## [What this task involves]
Search term "none": please copy every line of the records below that contains it.

## [Material to process]
[Start of section]

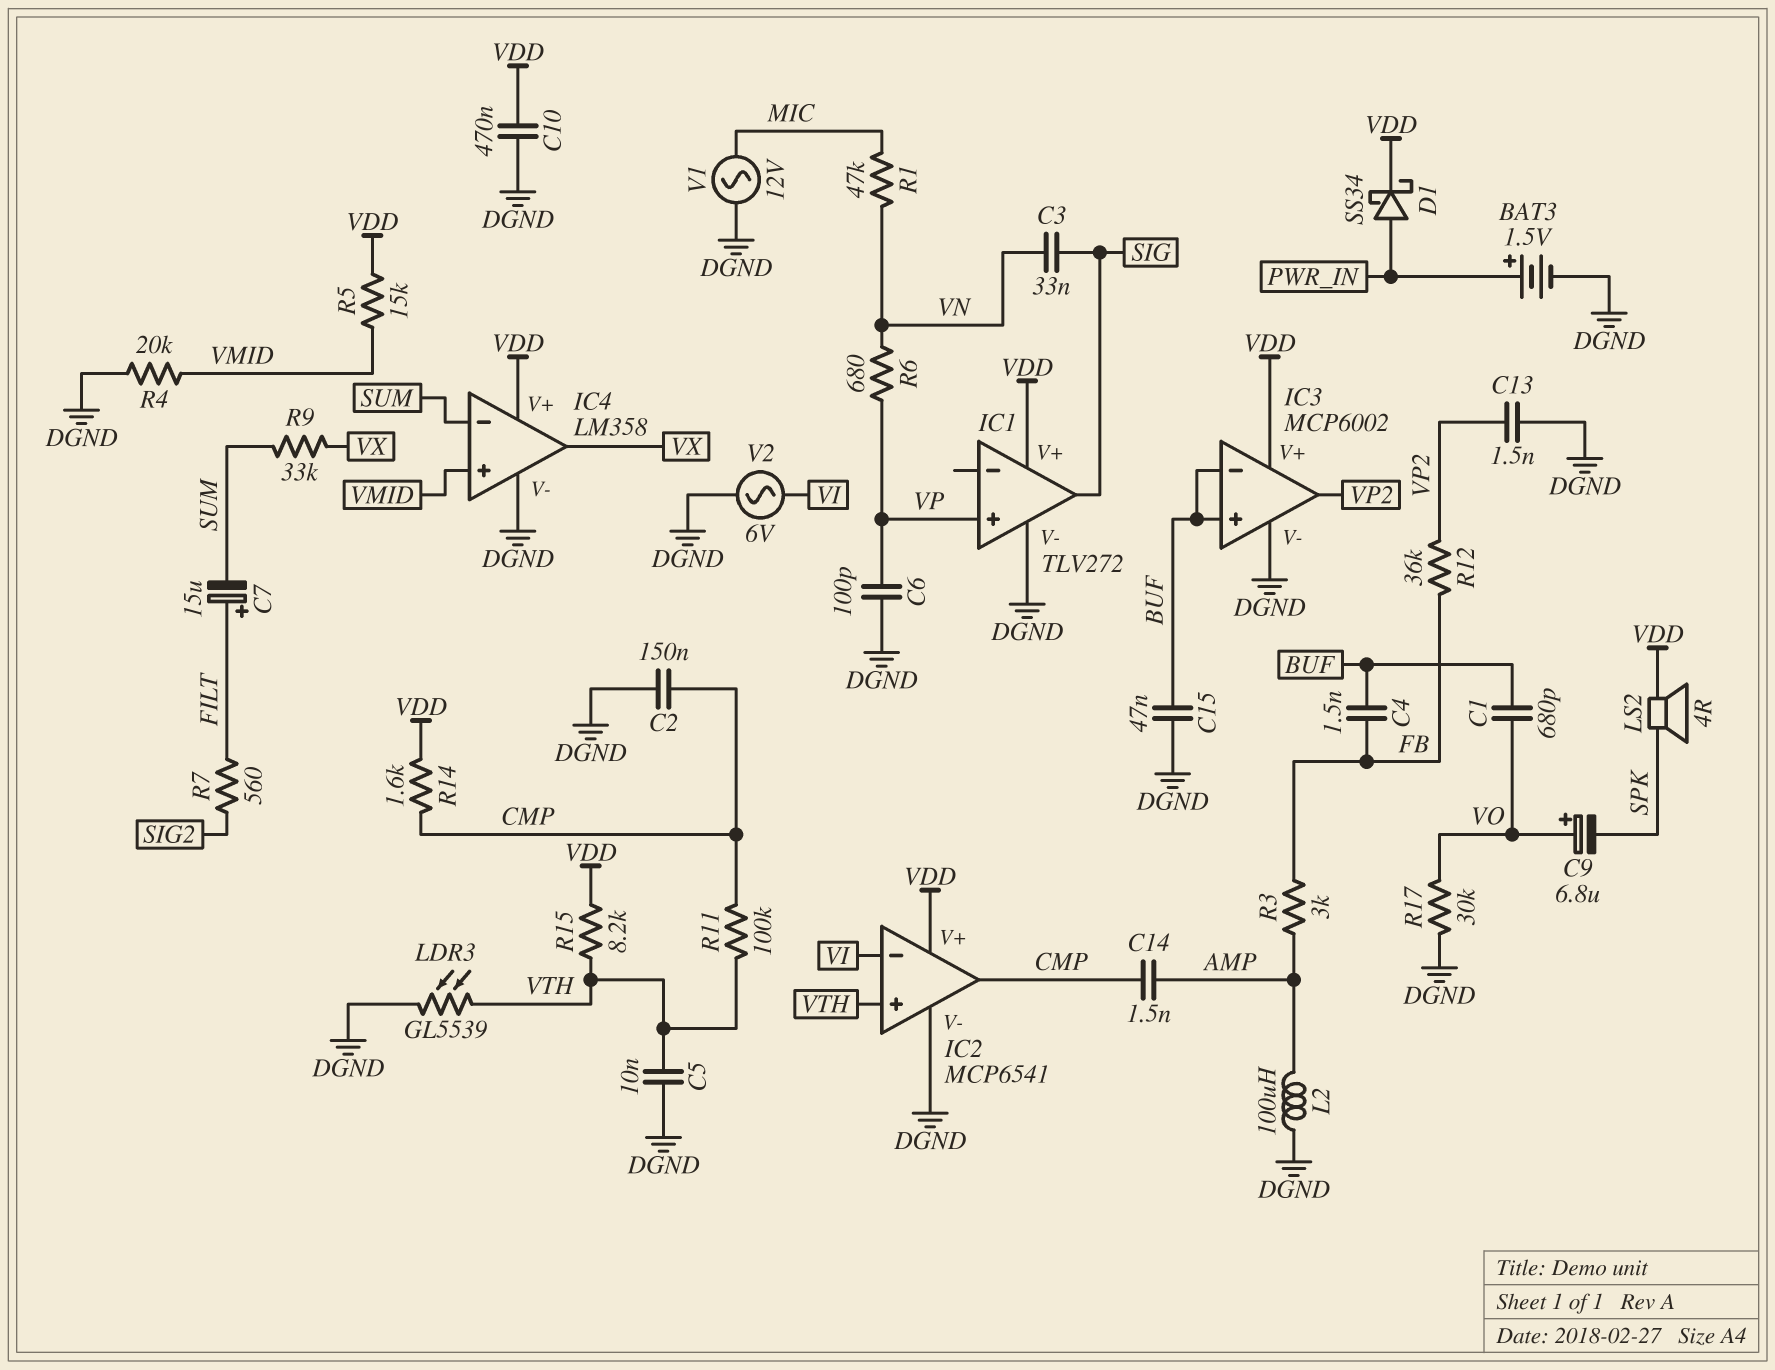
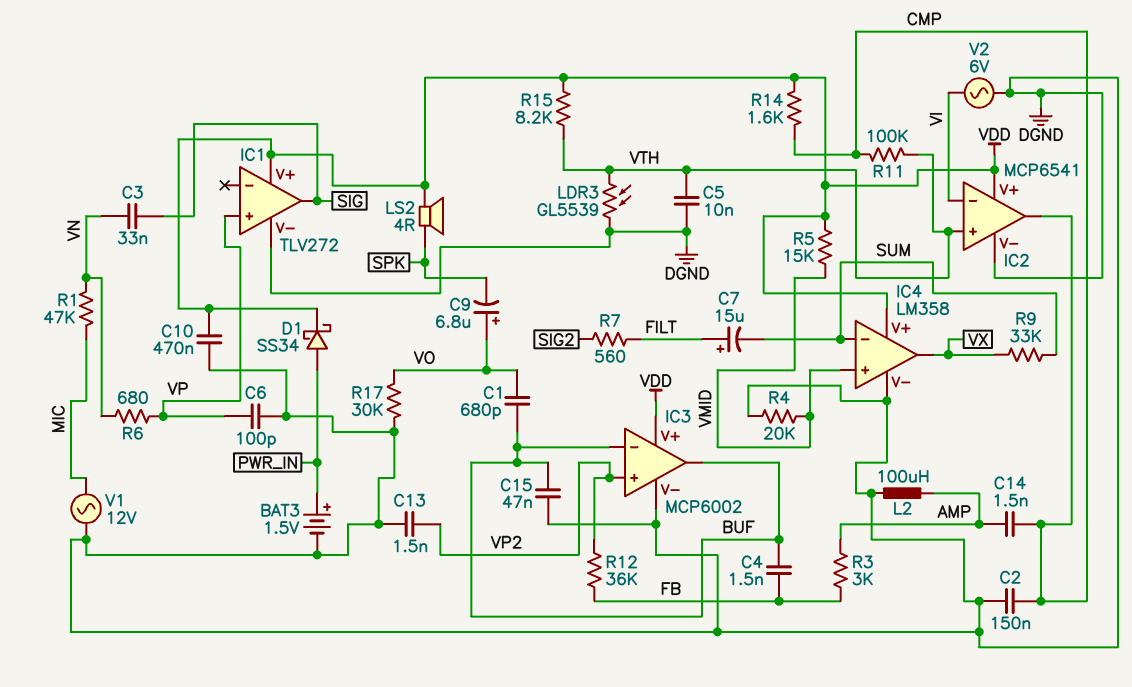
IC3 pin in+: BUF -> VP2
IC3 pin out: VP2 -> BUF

[End of section]
[Start of section]

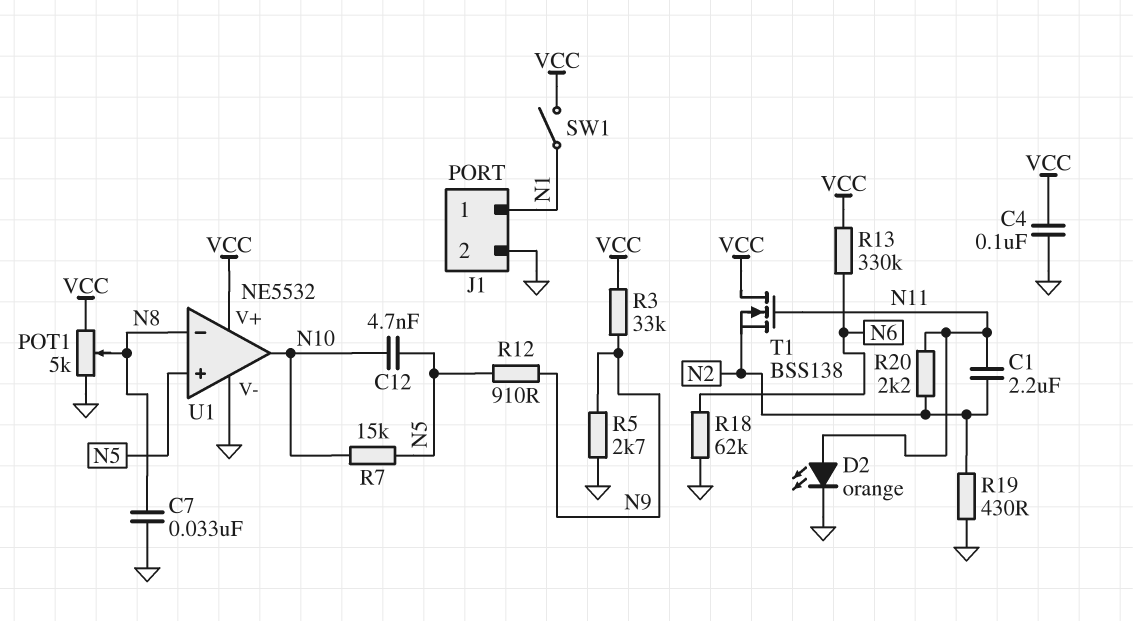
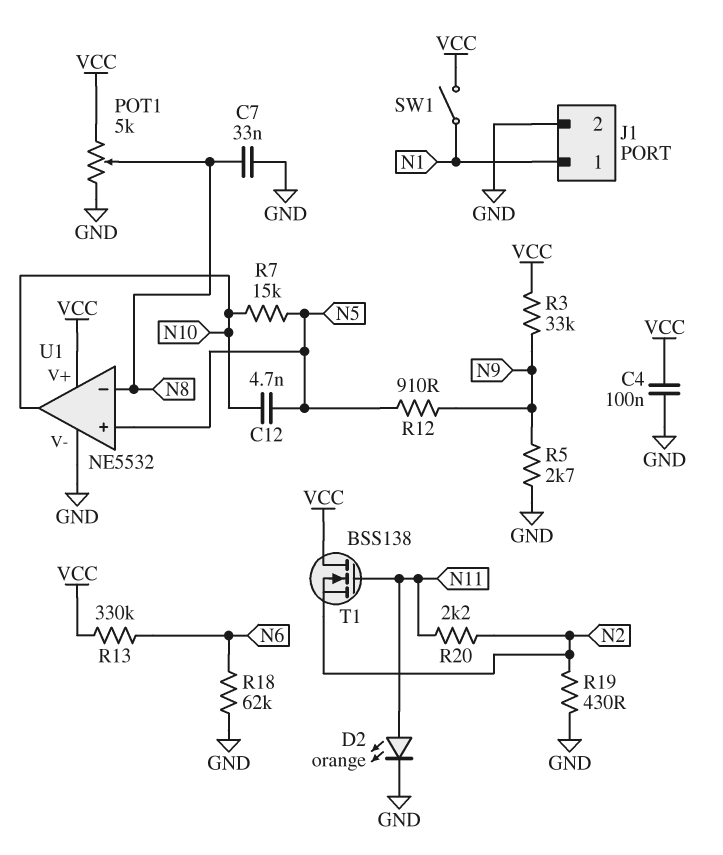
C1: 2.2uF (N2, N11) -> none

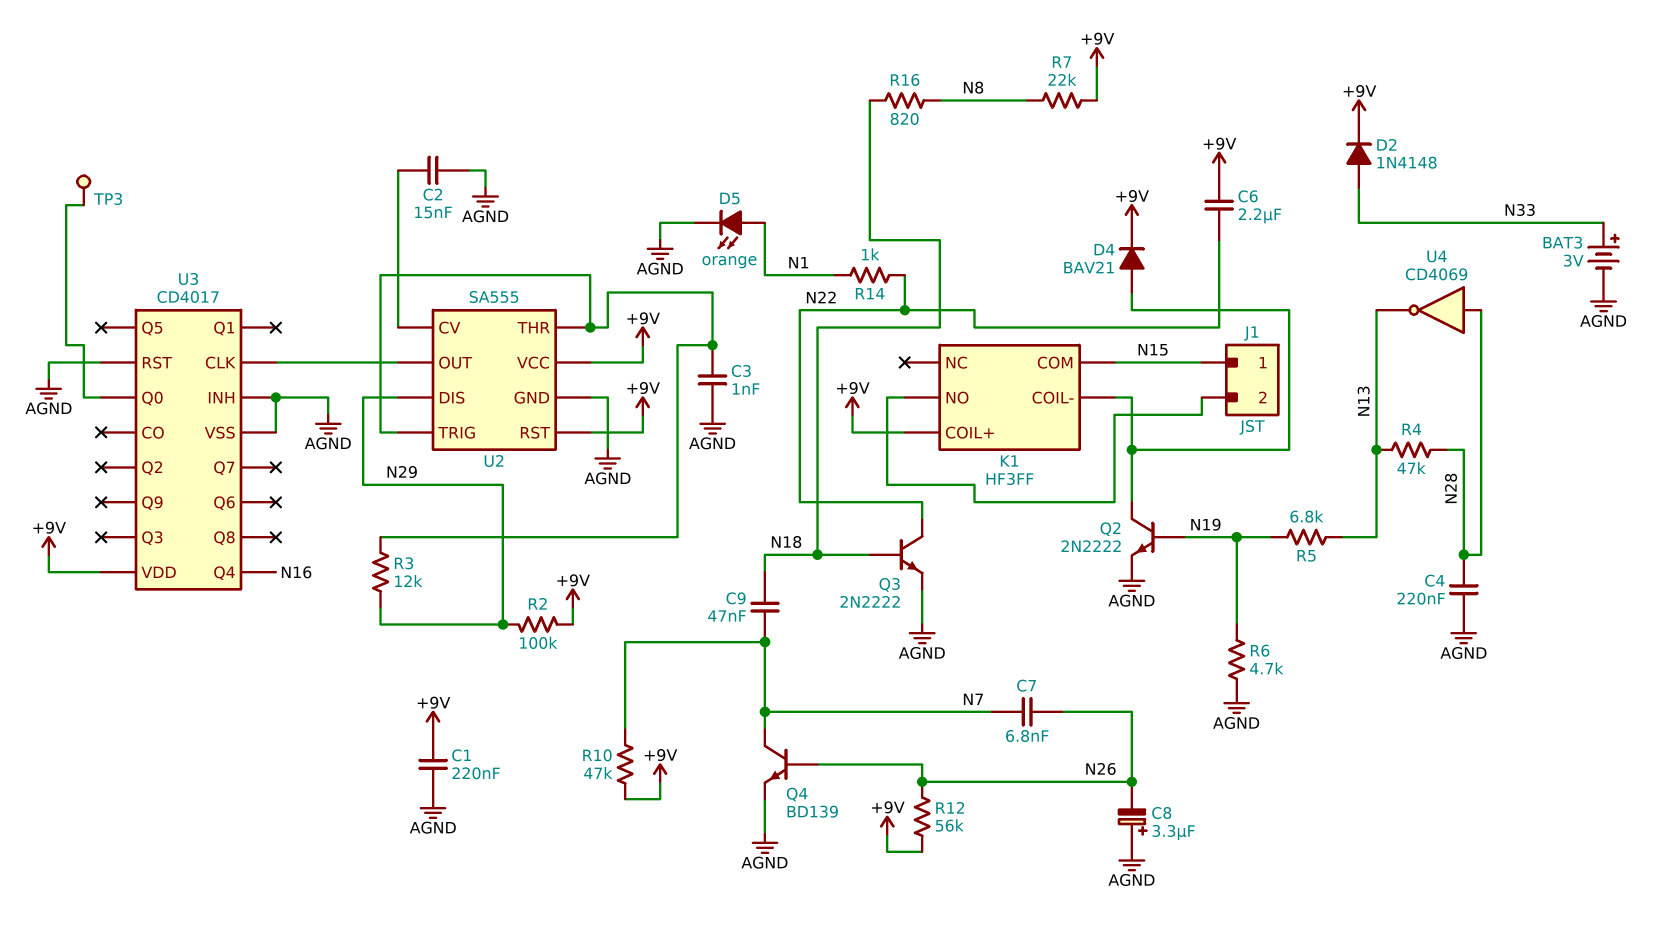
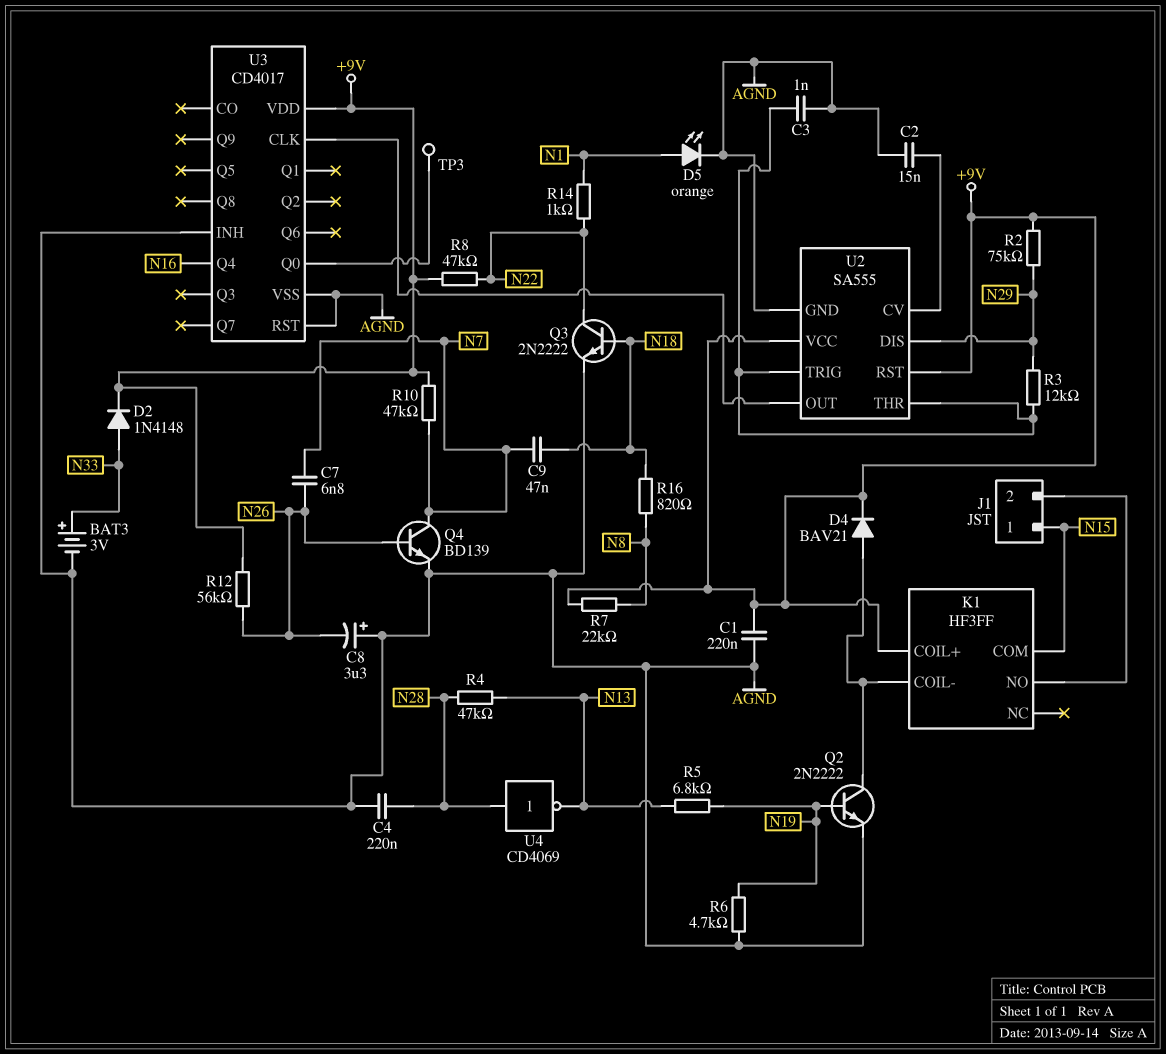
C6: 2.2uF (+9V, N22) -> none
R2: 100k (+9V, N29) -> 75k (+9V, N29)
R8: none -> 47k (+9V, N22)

[End of section]
[Start of section]

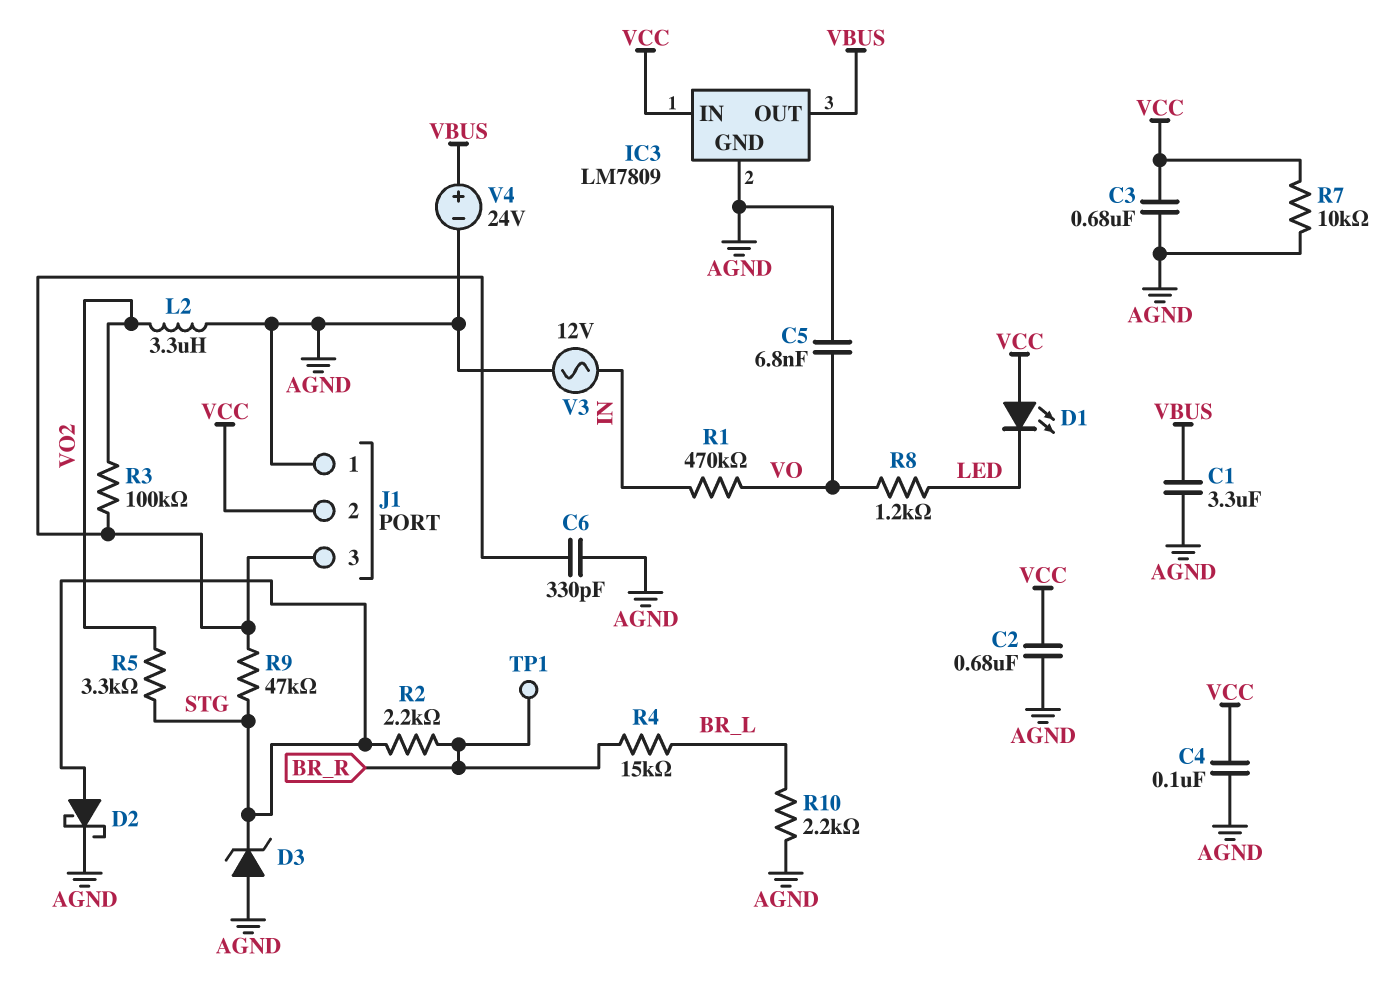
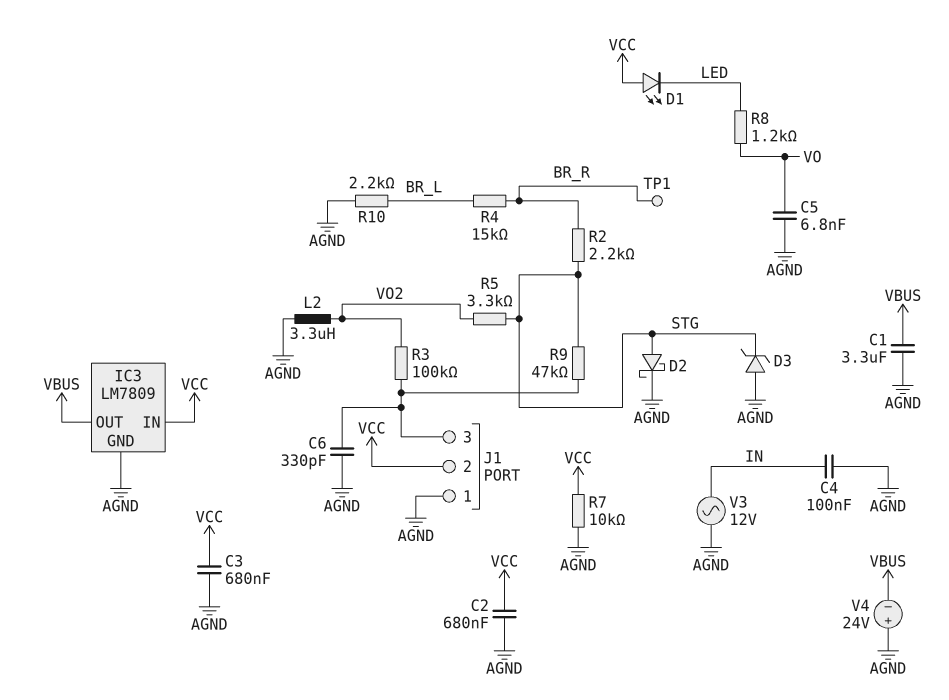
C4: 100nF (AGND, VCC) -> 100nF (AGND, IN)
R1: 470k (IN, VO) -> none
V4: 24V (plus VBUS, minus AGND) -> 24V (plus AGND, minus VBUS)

[End of section]

## [Result]
C1: 2.2uF (N2, N11) -> none
C6: 2.2uF (+9V, N22) -> none
R8: none -> 47k (+9V, N22)
R1: 470k (IN, VO) -> none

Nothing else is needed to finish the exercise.